= Exercise objective =
Copy out the data that comes next, character for character, and leave the images aside.

Scene difference descriptions:
****

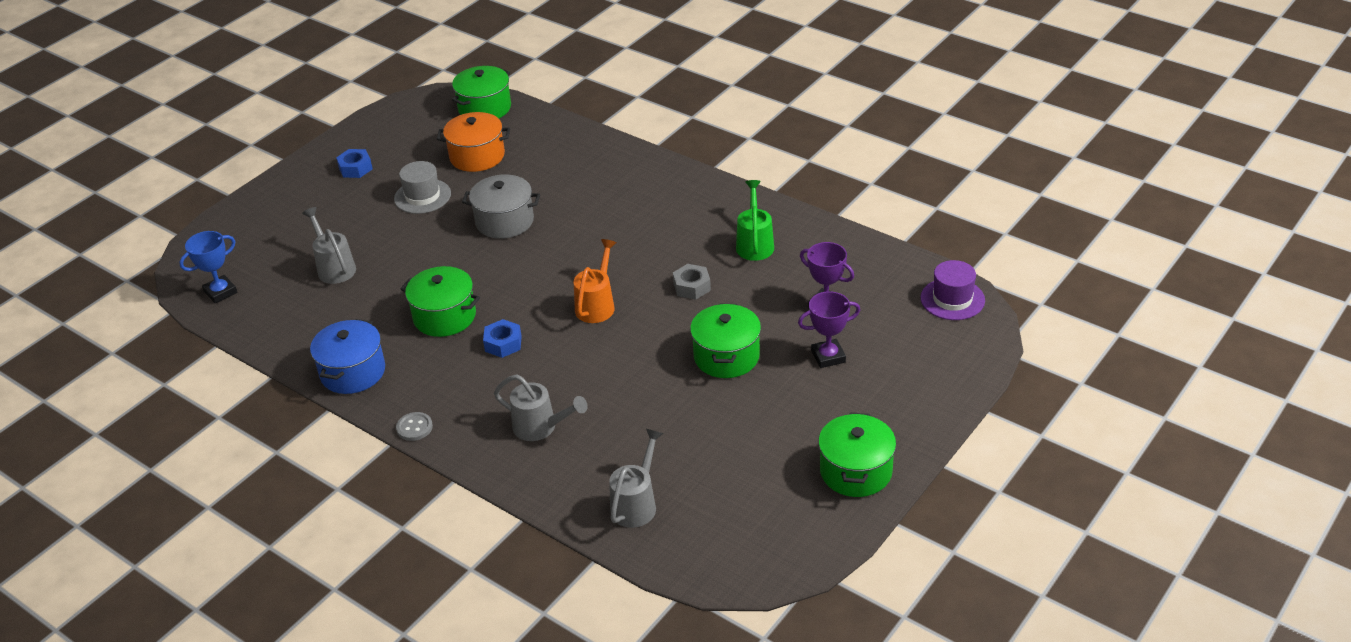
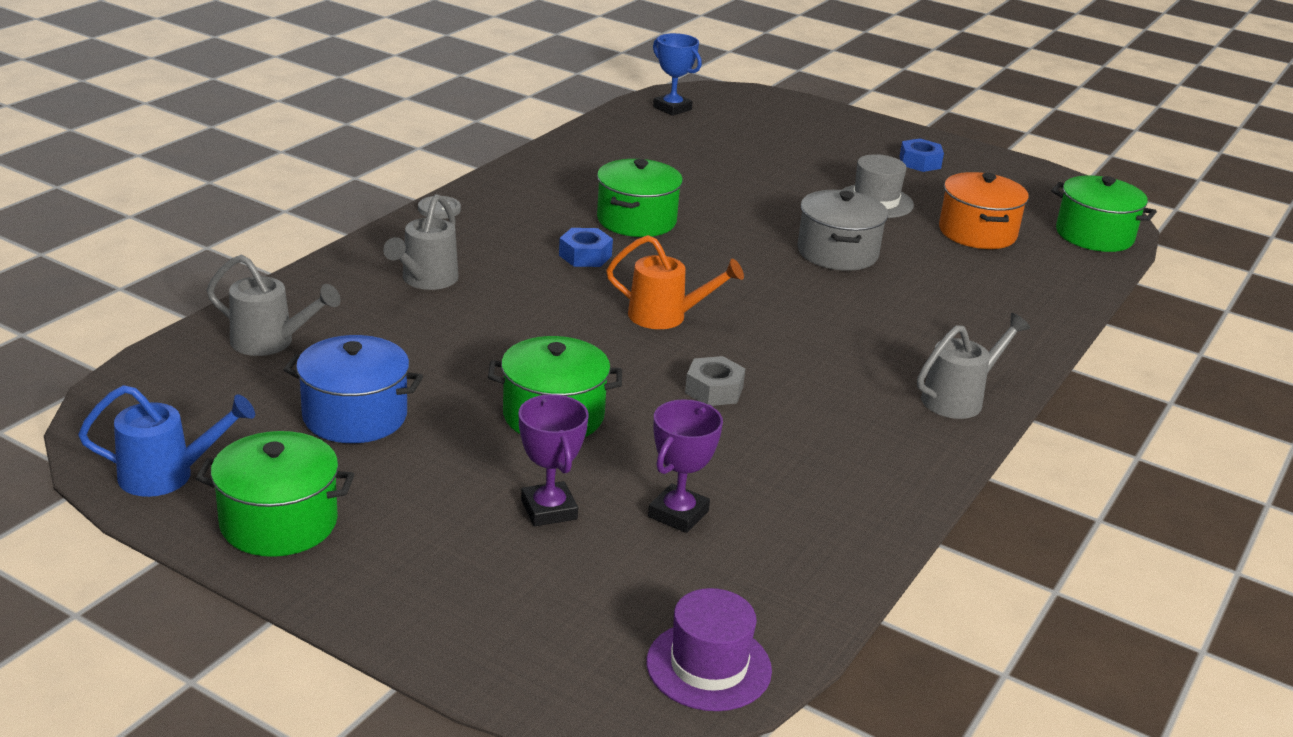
camera: 80 degrees right, 10 degrees down
(334, 267) = (722, 159): grey watering can -> grey watering can (959, 399)
(353, 372) = (537, 175): blue pot -> blue pot (355, 416)
(755, 244) = (832, 449): green watering can -> none
(812, 532) = (167, 475): none -> blue watering can

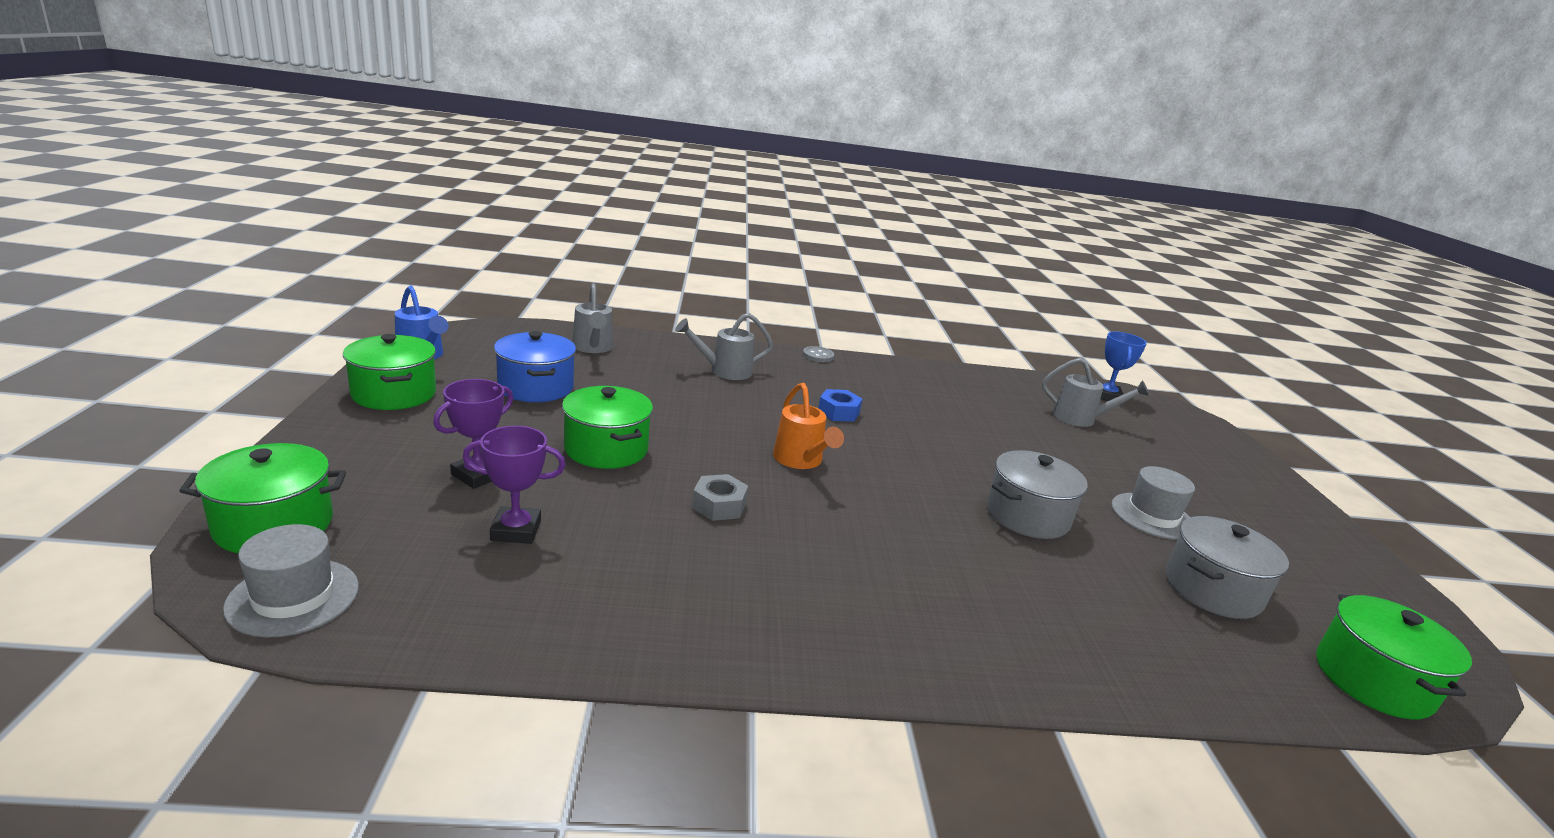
camera: 55 degrees right, 5 degrees down
(636, 220) = (920, 419): green pot -> green pot (274, 525)
(708, 666) = (293, 597): purple hat -> grey hat
(920, 162) = (1272, 524): blue nut -> none
(959, 399) = (874, 649): grey watering can -> grey watering can (1080, 419)
(977, 232) = (1212, 589): orange pot -> grey pot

****

= Answer section =
camera: 80 degrees right, 10 degrees down
(334, 267) = (722, 159): grey watering can -> grey watering can (959, 399)
(353, 372) = (537, 175): blue pot -> blue pot (355, 416)
(755, 244) = (832, 449): green watering can -> none
(812, 532) = (167, 475): none -> blue watering can

camera: 55 degrees right, 5 degrees down
(636, 220) = (920, 419): green pot -> green pot (274, 525)
(708, 666) = (293, 597): purple hat -> grey hat
(920, 162) = (1272, 524): blue nut -> none
(959, 399) = (874, 649): grey watering can -> grey watering can (1080, 419)
(977, 232) = (1212, 589): orange pot -> grey pot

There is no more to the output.